**INSTRUCTIONS FOR THE TASK:**
Once you find the line with "D105: schottky SS14" in the entries below, return exactly every line from it through the line with "R107: 18 (VDD, VLOAD) -> 1.2 (VDD, VLOAD)".

**RECORDS SUPPLIED:**
%%

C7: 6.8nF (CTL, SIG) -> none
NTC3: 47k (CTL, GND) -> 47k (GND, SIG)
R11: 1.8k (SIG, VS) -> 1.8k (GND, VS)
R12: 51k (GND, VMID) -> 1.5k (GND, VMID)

%%
%%

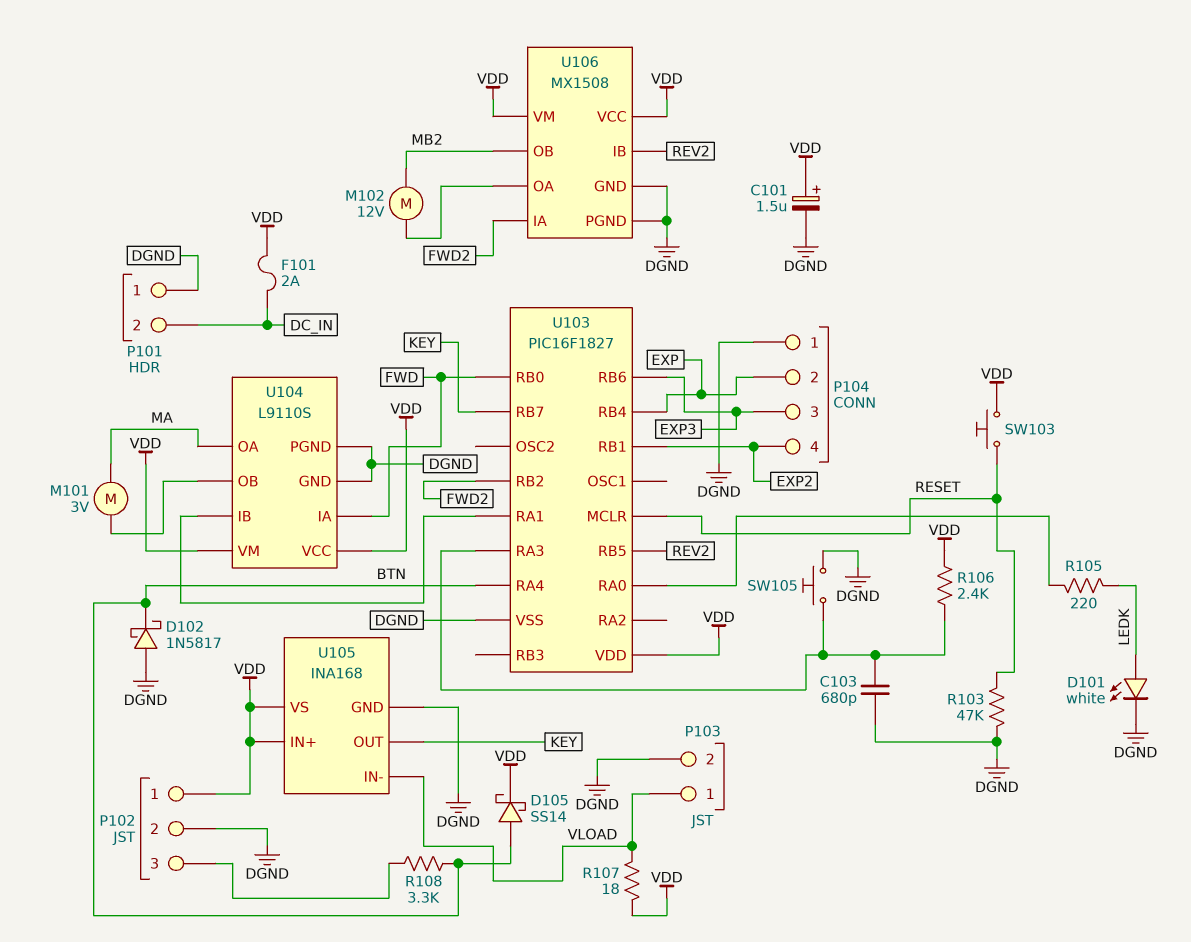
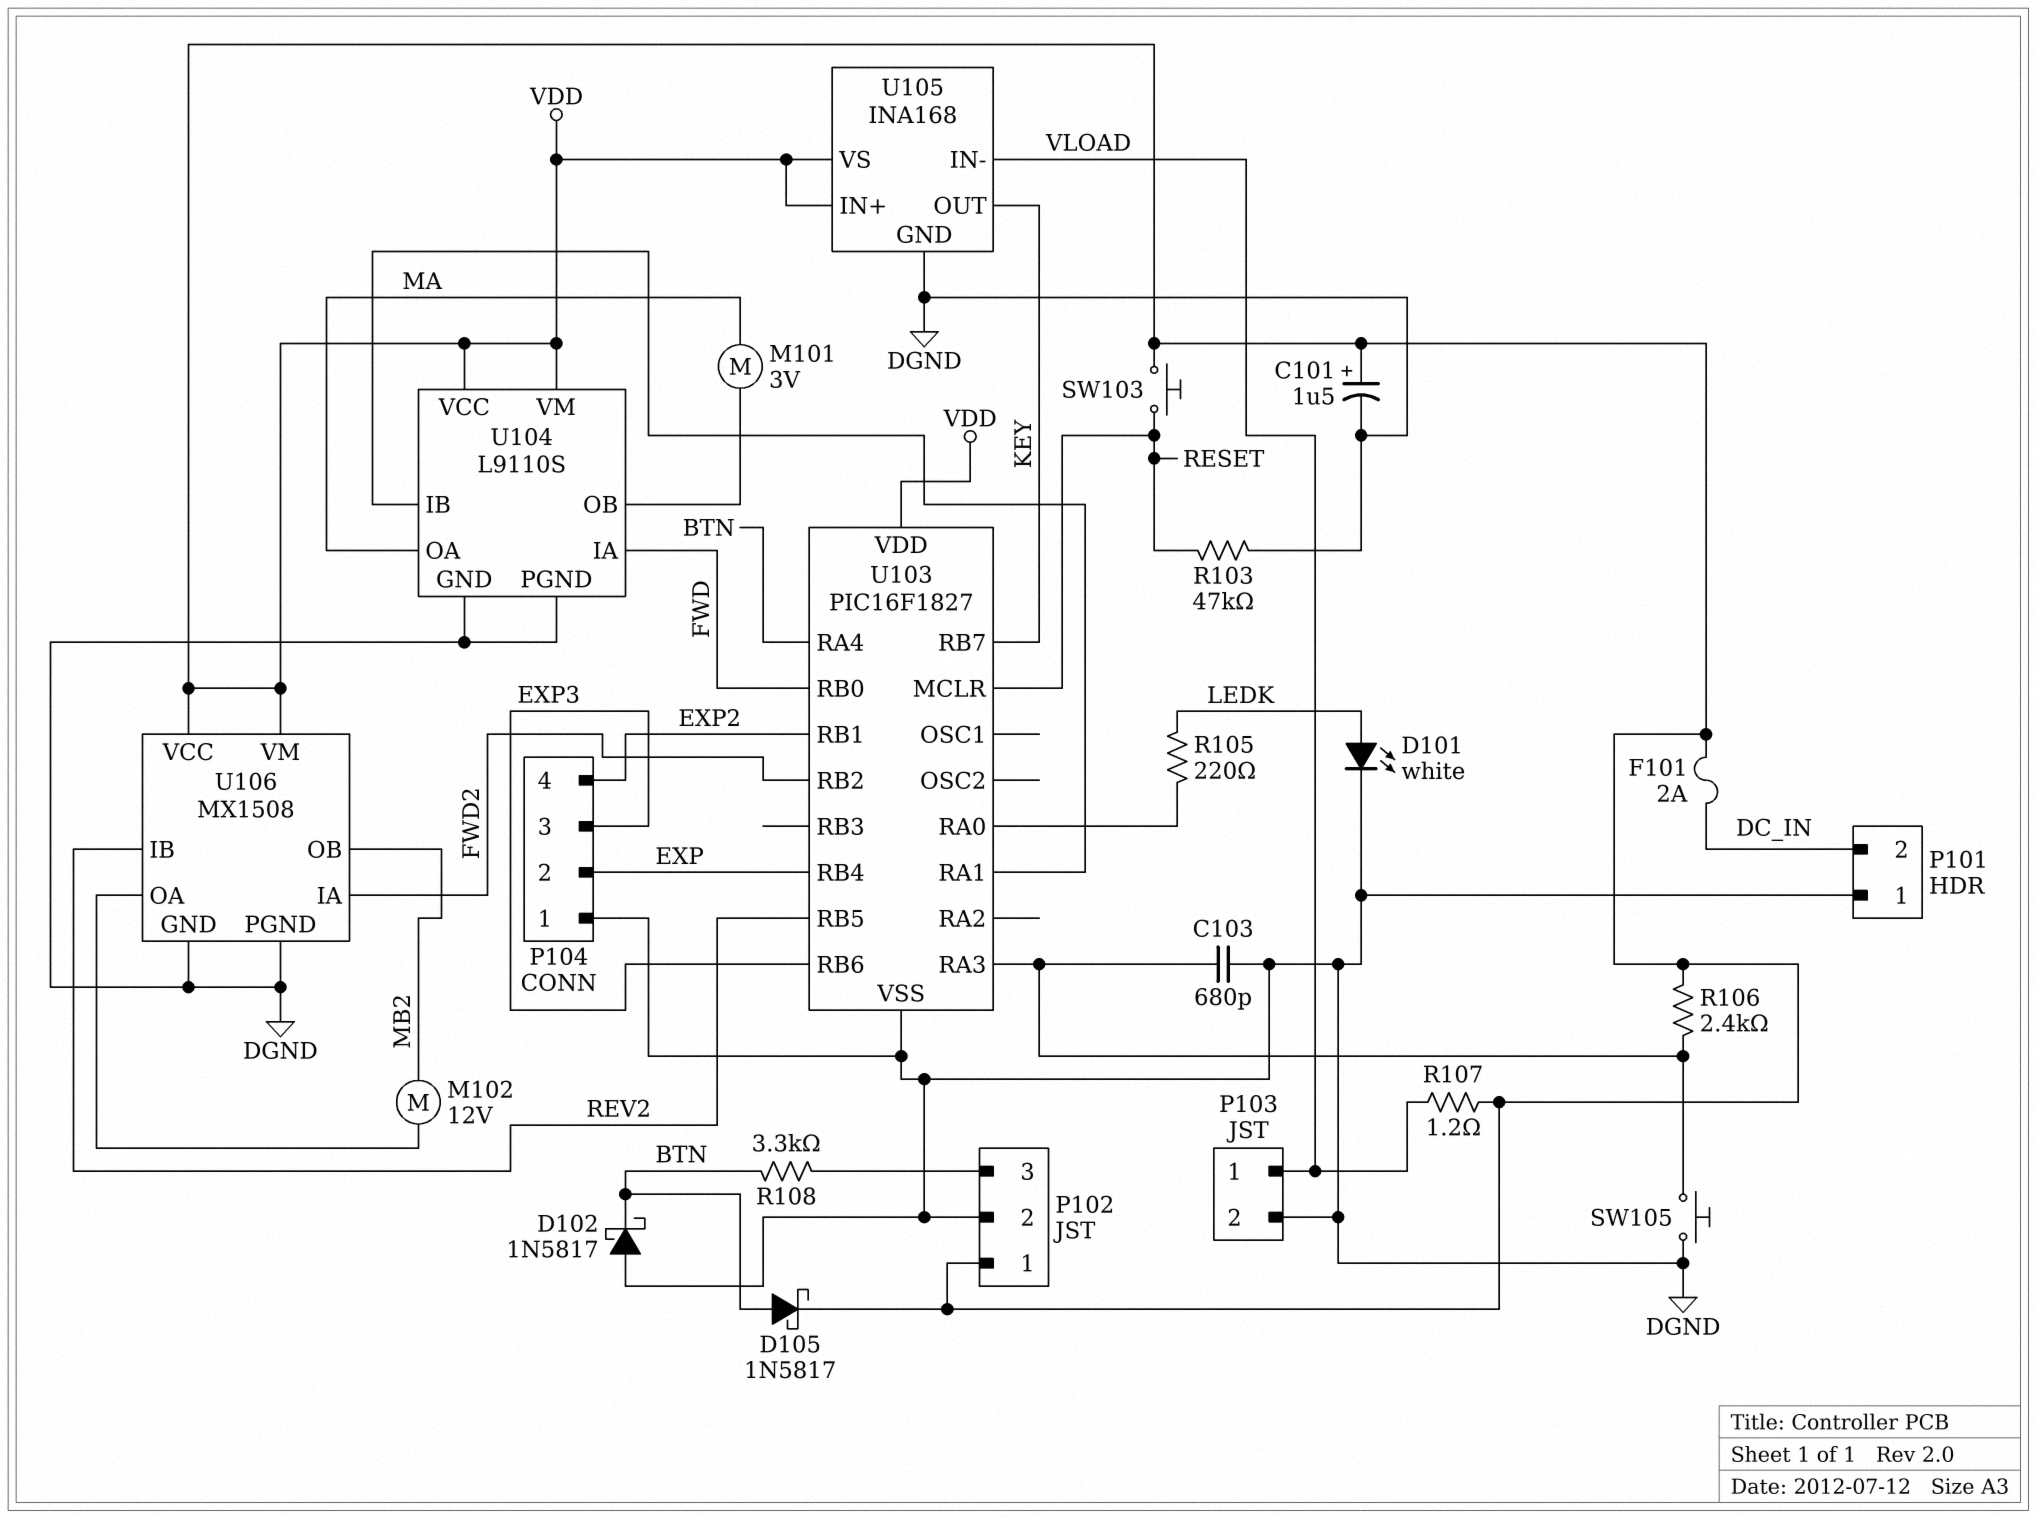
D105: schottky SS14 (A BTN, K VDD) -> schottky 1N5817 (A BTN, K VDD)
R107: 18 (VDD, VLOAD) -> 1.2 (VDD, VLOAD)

%%

**RESULT BELOW:**
D105: schottky SS14 (A BTN, K VDD) -> schottky 1N5817 (A BTN, K VDD)
R107: 18 (VDD, VLOAD) -> 1.2 (VDD, VLOAD)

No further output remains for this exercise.